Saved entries

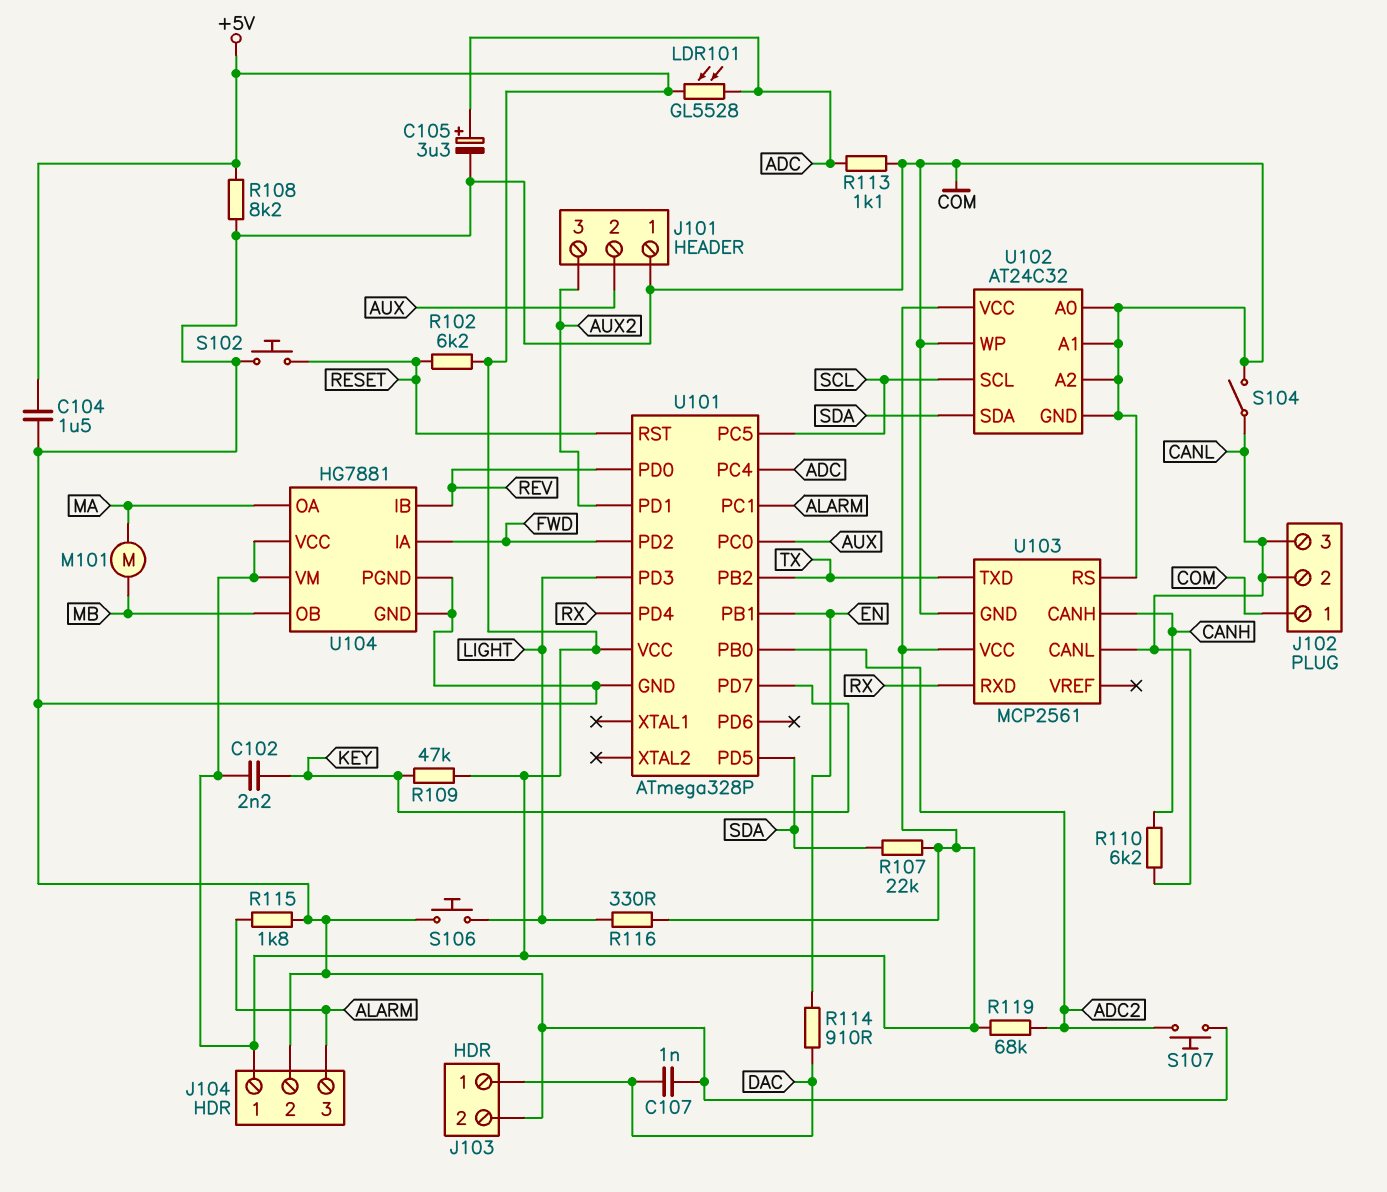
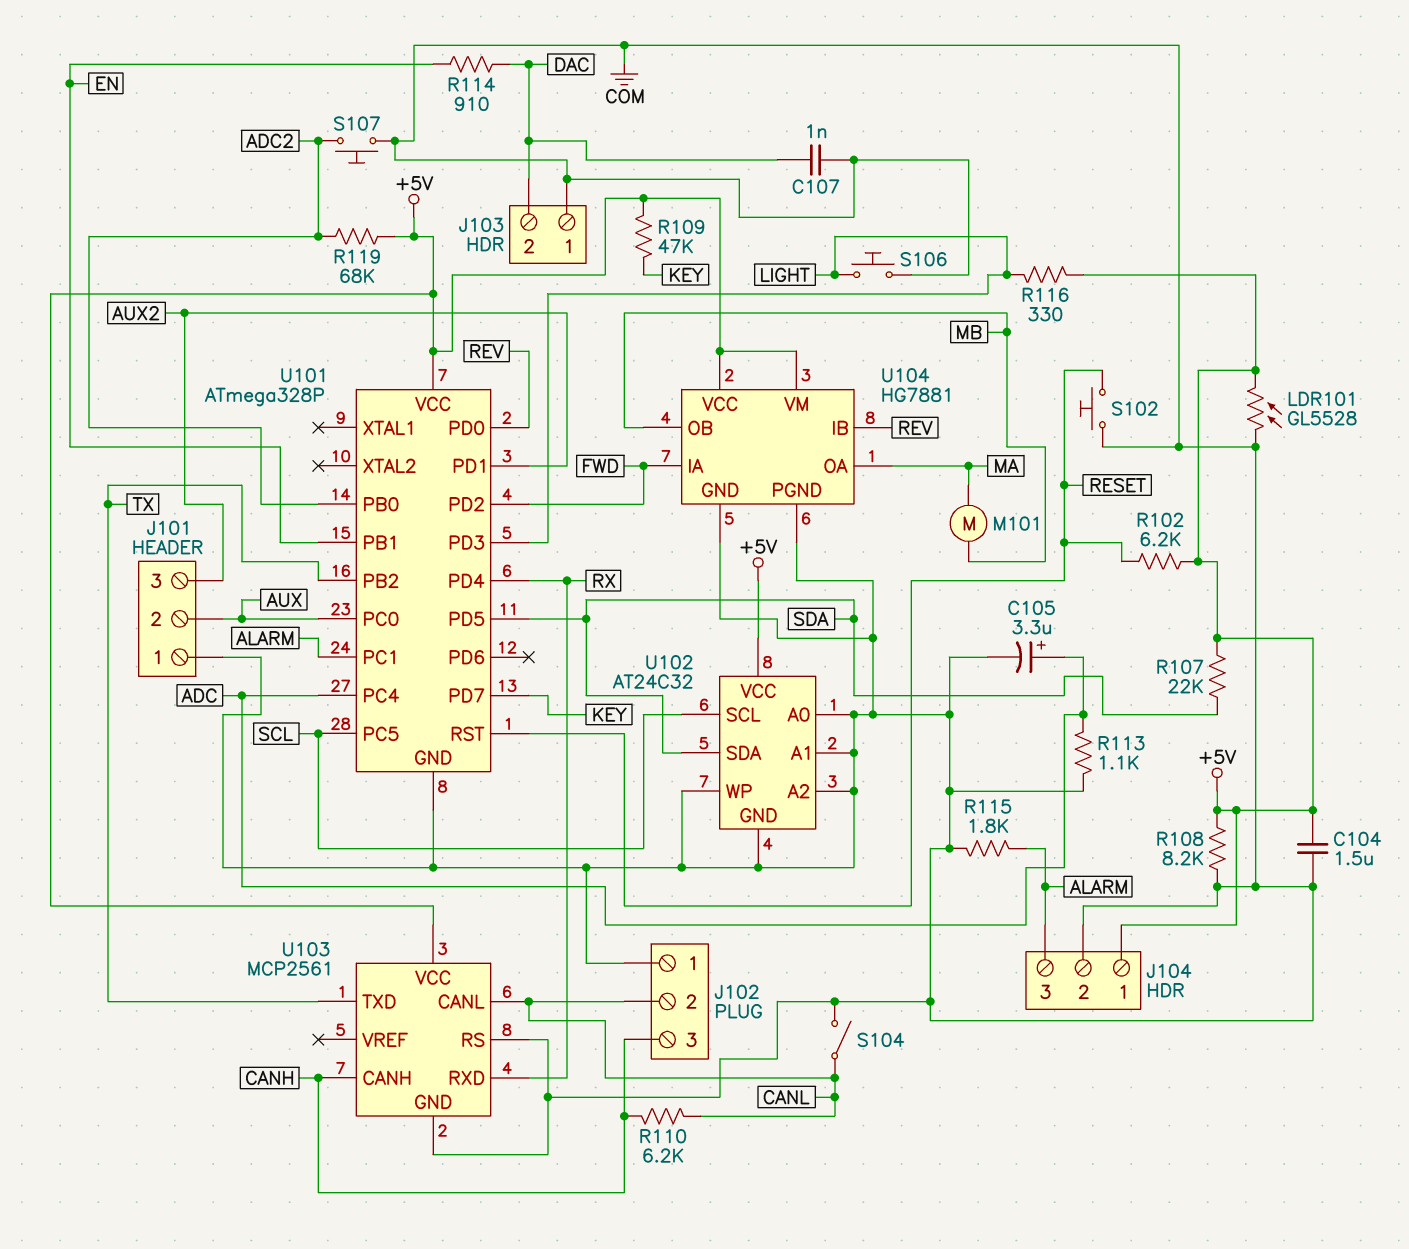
C102: 2.2nF (+5V, KEY) -> none
J102 pin 3: CANL -> CANH
J103 pin 1: DAC -> COM
J103 pin 2: COM -> DAC
LDR101: GL5528 (+5V, ADC) -> GL5528 (+5V, COM)

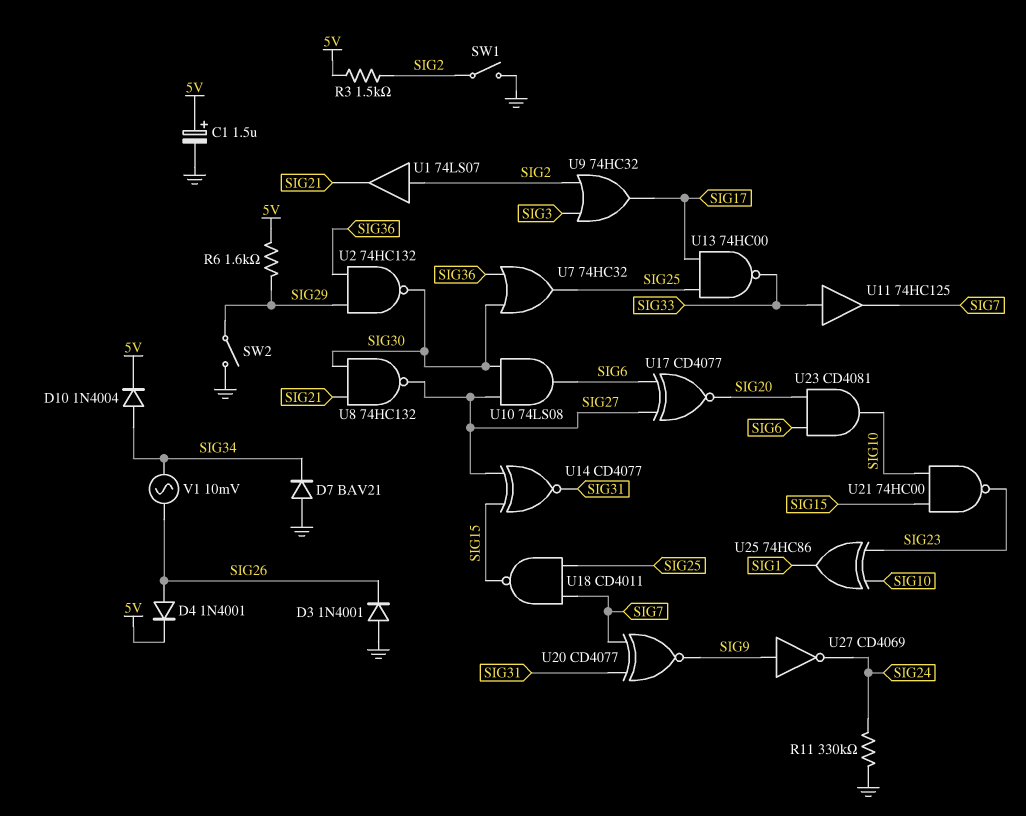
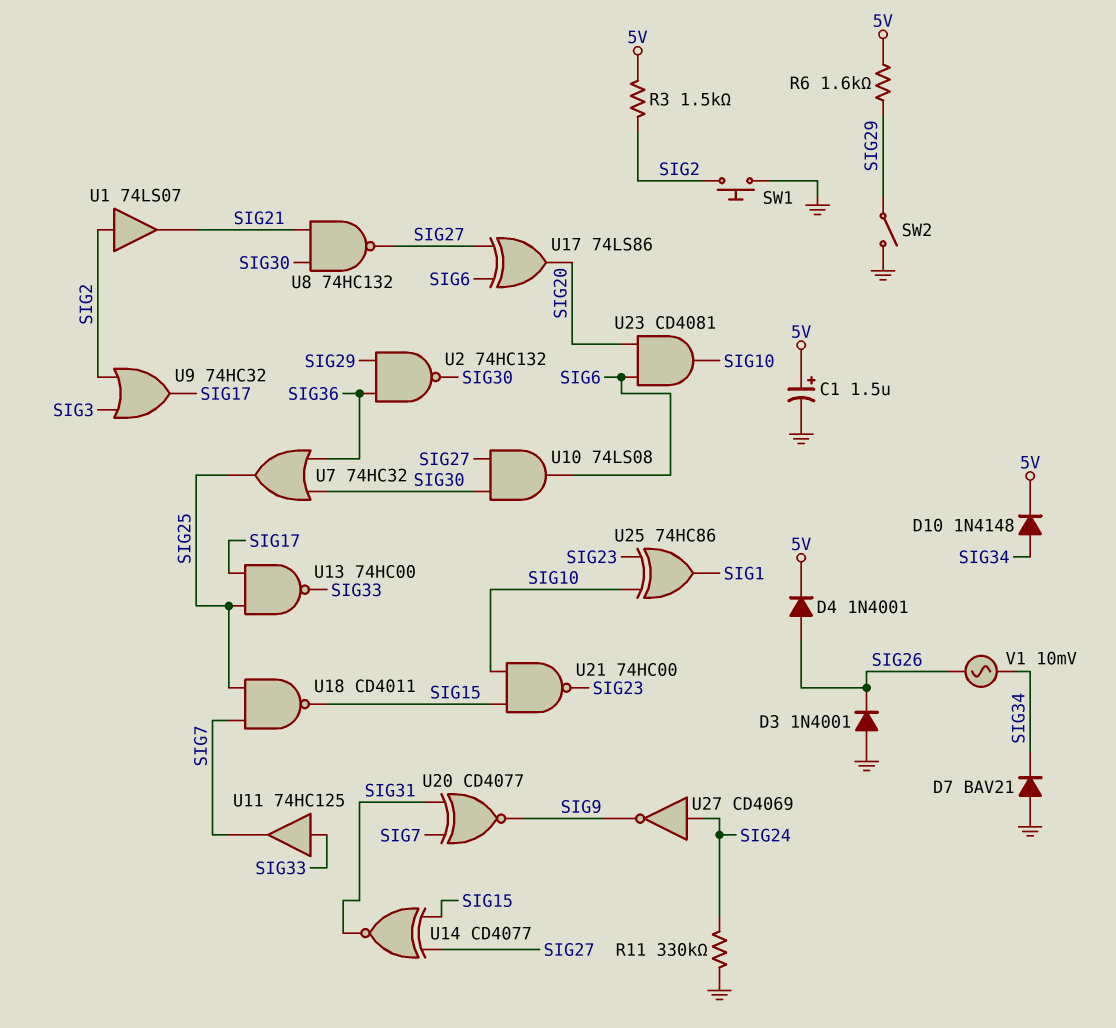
D10: diode 1N4004 (A SIG34, K 5V) -> diode 1N4148 (A SIG34, K 5V)
SW1: switch (GND, SIG2) -> button (GND, SIG2)
U17: XNOR CD4077 (in SIG6, in SIG27, out SIG20) -> XOR 74LS86 (in SIG6, in SIG27, out SIG20)
U27: NOT CD4069 (in SIG9, out SIG24) -> NOT CD4069 (in SIG24, out SIG9)

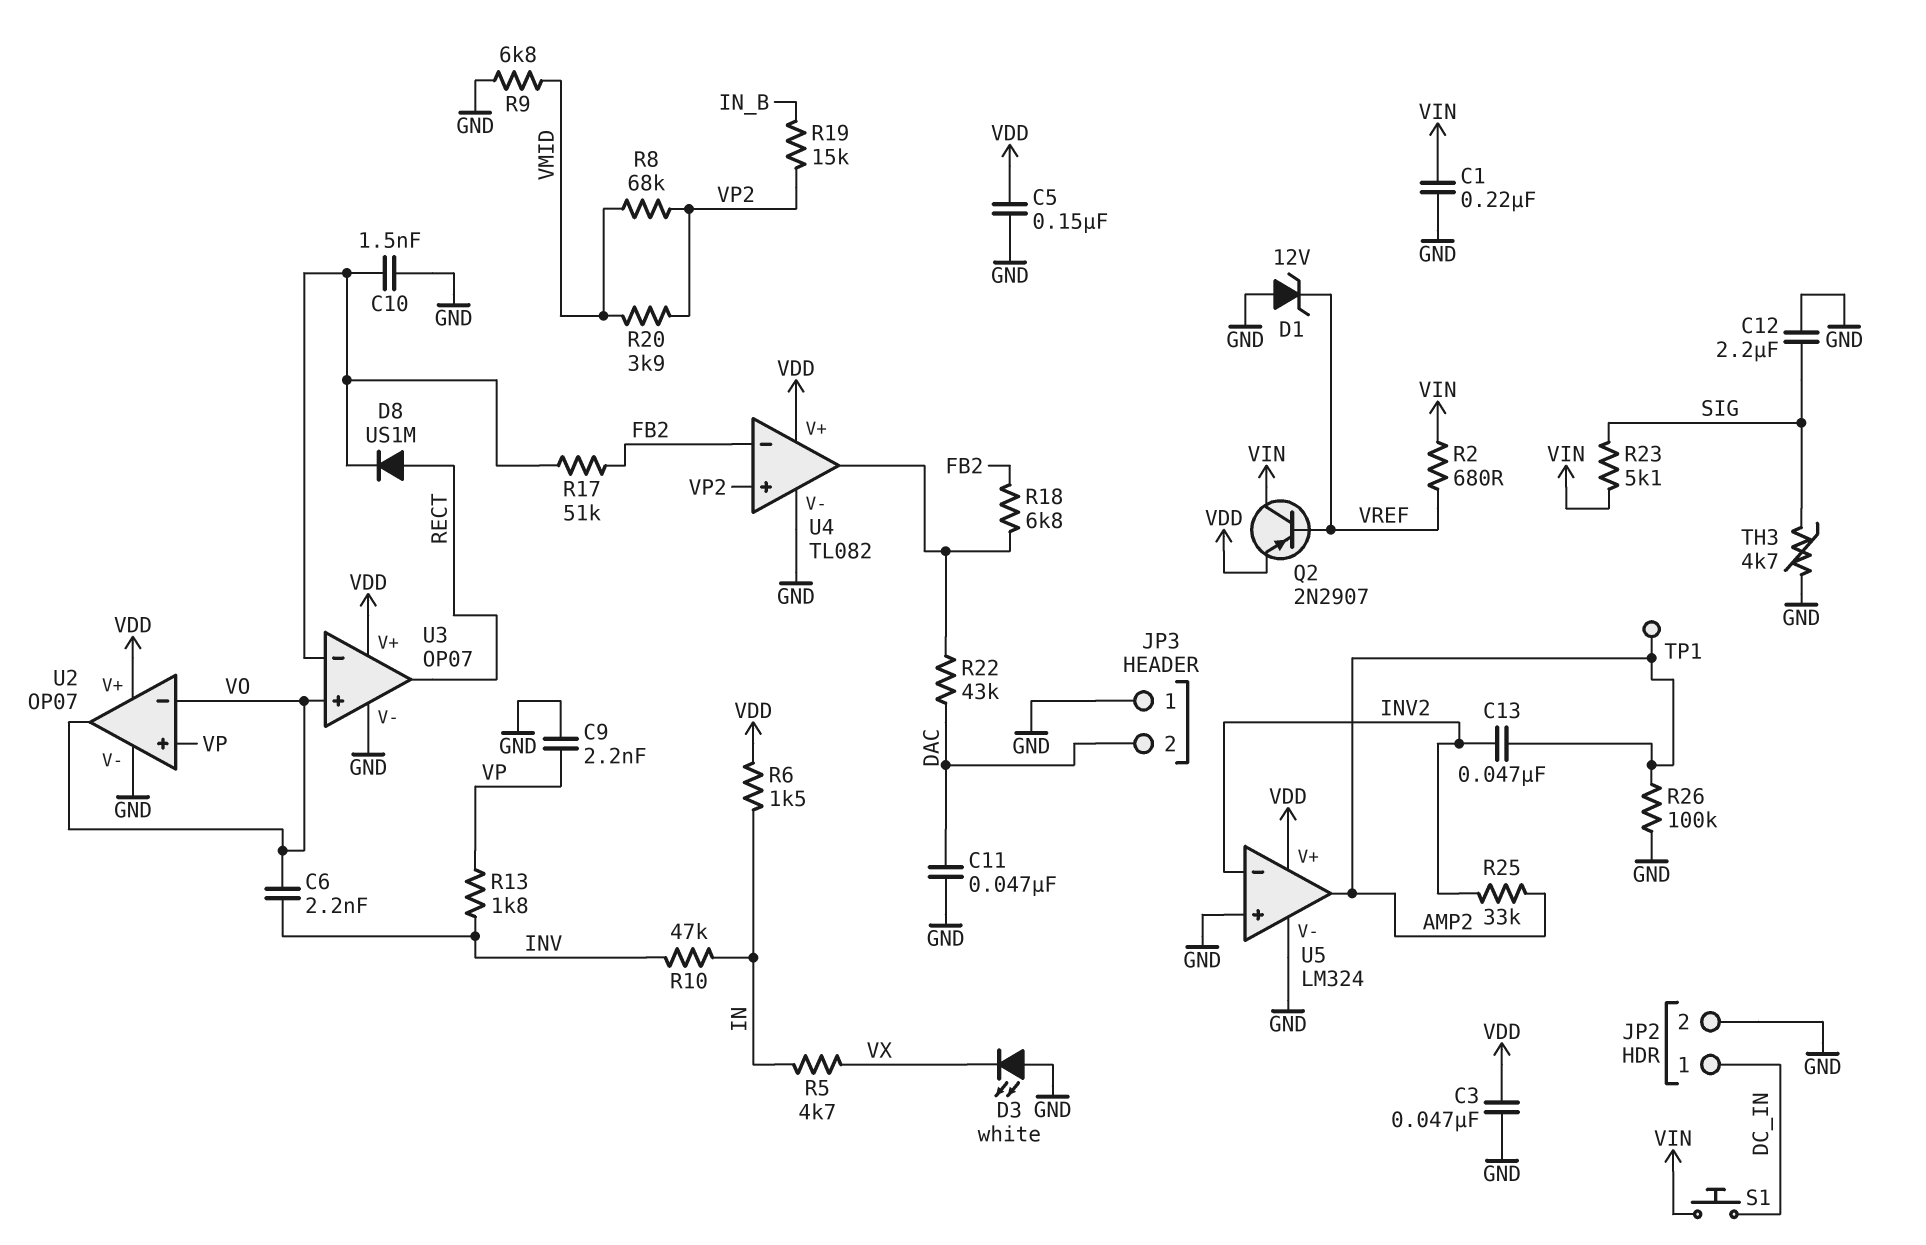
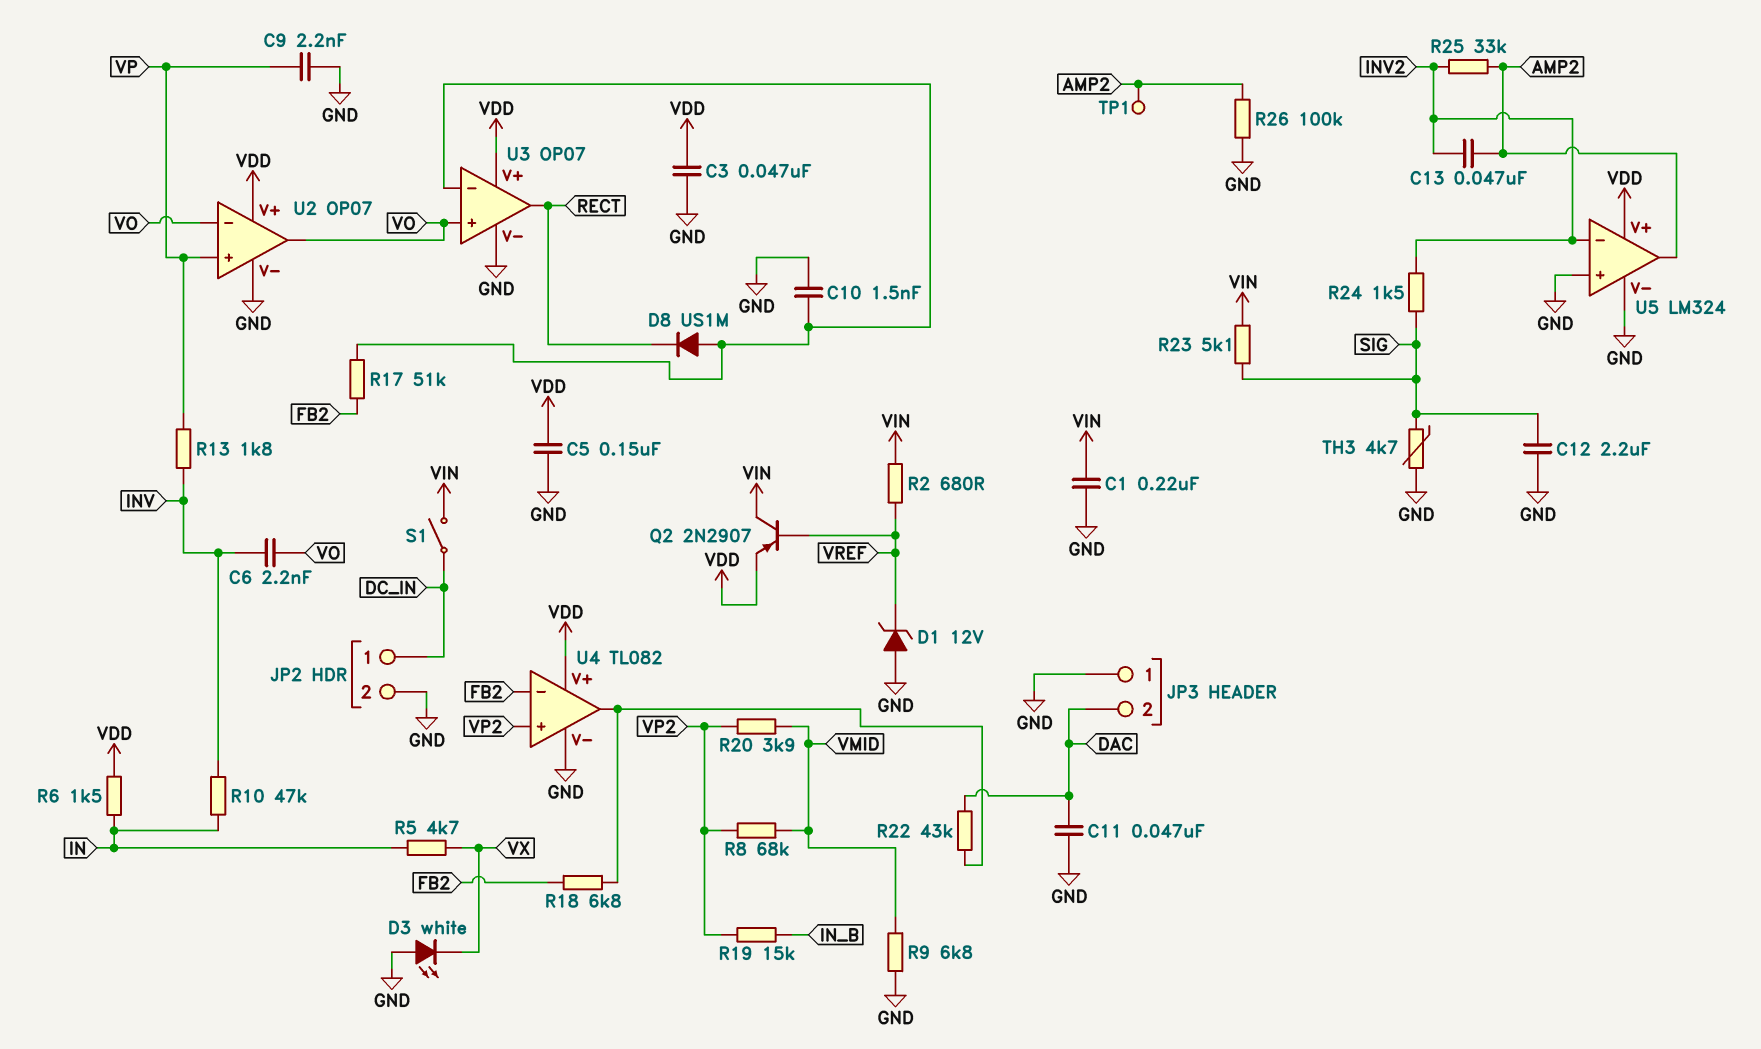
D8: diode US1M (A RECT, K U3/in-) -> diode US1M (A U3/in-, K RECT)
R24: none -> 1.5k (INV2, SIG)
S1: button (DC_IN, VIN) -> switch (DC_IN, VIN)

__Directions for this task__
Nothing but the lines from the first line of the data through the line with "U27: NOT CD4069" belongs in the answer, copied exactly and without pictures.

__Exercise solution__
C102: 2.2nF (+5V, KEY) -> none
J102 pin 3: CANL -> CANH
J103 pin 1: DAC -> COM
J103 pin 2: COM -> DAC
LDR101: GL5528 (+5V, ADC) -> GL5528 (+5V, COM)

D10: diode 1N4004 (A SIG34, K 5V) -> diode 1N4148 (A SIG34, K 5V)
SW1: switch (GND, SIG2) -> button (GND, SIG2)
U17: XNOR CD4077 (in SIG6, in SIG27, out SIG20) -> XOR 74LS86 (in SIG6, in SIG27, out SIG20)
U27: NOT CD4069 (in SIG9, out SIG24) -> NOT CD4069 (in SIG24, out SIG9)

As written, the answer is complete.